Work request ->
Look through the data below for the line with "building: [375,322,416,356] ->" and the line with "building: none -> [91,196,213,269]", then transcribe exactly from the first through the second, leaving out all pictures.

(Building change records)
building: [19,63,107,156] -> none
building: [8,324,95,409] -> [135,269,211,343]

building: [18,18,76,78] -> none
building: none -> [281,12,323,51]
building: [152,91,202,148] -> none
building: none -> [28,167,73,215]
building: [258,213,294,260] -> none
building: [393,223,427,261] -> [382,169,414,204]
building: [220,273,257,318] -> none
--
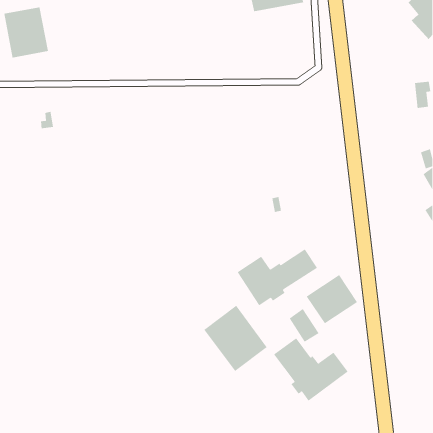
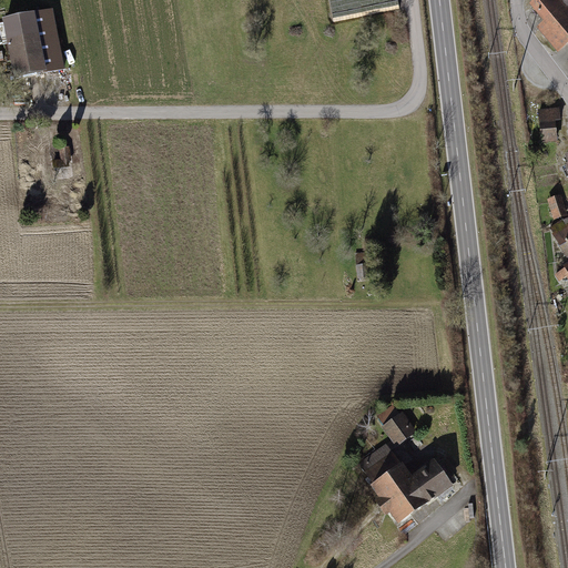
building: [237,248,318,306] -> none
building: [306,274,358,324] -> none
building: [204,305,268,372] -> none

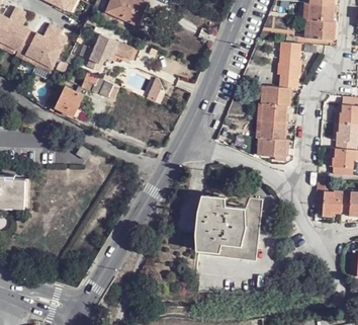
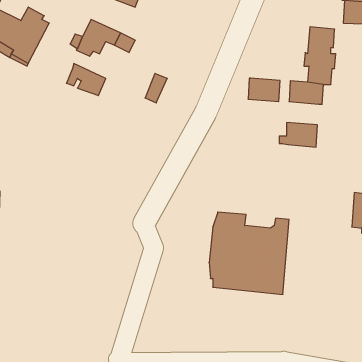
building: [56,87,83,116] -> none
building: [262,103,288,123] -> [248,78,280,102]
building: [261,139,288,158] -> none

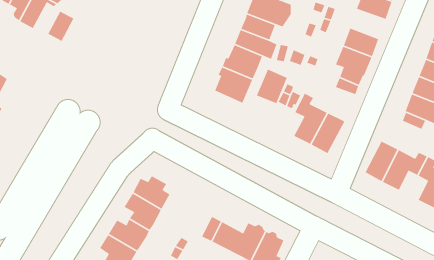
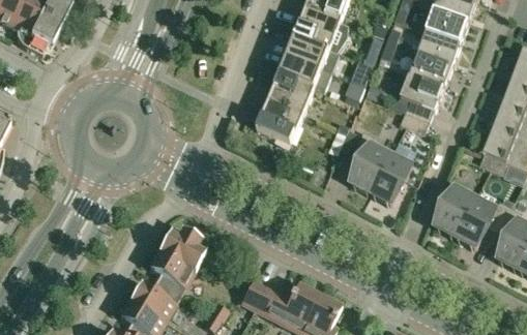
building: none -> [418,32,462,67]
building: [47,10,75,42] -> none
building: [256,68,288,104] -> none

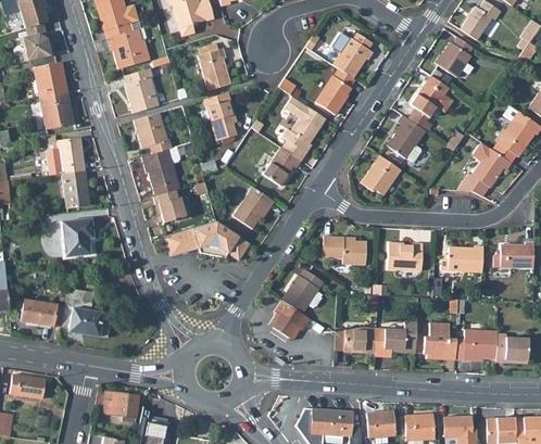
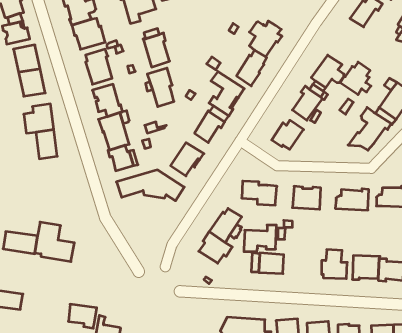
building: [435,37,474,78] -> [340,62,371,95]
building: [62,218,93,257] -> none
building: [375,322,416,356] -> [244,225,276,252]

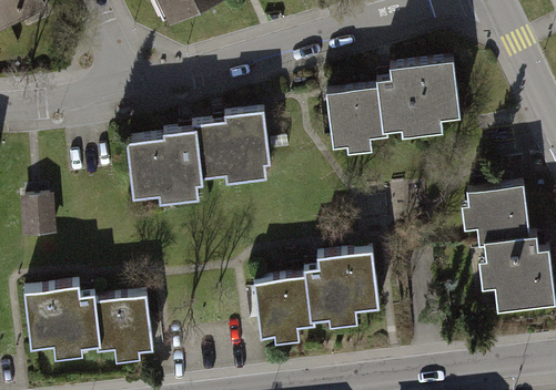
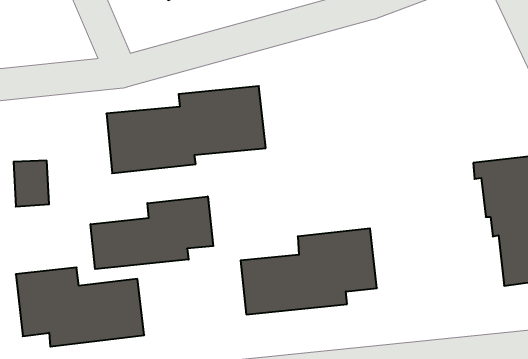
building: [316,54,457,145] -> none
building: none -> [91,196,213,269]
...
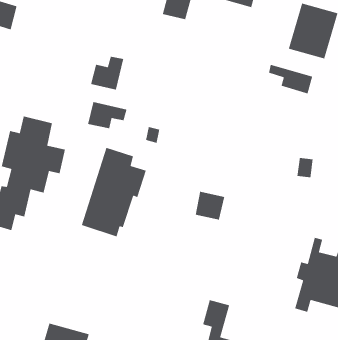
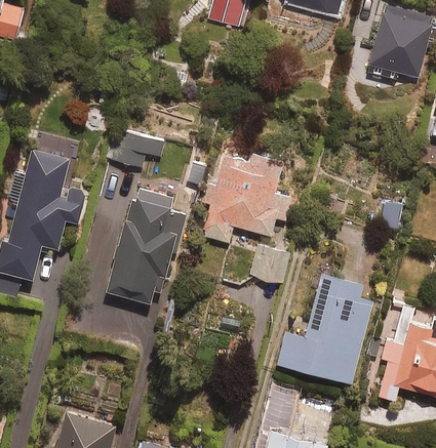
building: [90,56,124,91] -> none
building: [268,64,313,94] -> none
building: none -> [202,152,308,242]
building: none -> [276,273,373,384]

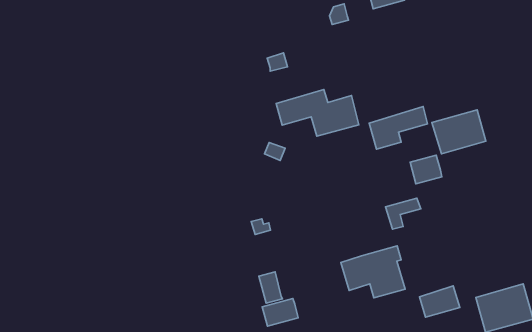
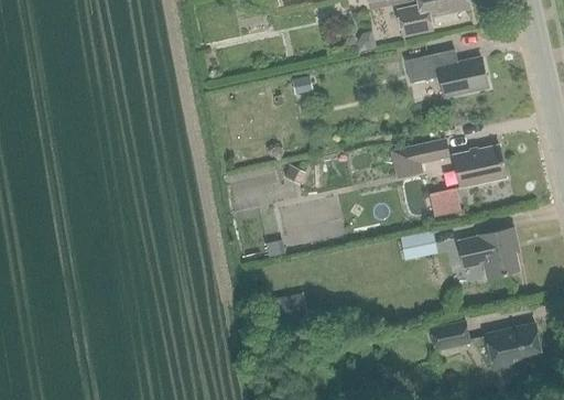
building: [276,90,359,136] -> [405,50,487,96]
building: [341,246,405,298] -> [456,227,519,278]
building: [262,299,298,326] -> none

Output below ->
building: [375,322,416,356] -> [244,225,276,252]

building: [316,54,457,145] -> none
building: none -> [91,196,213,269]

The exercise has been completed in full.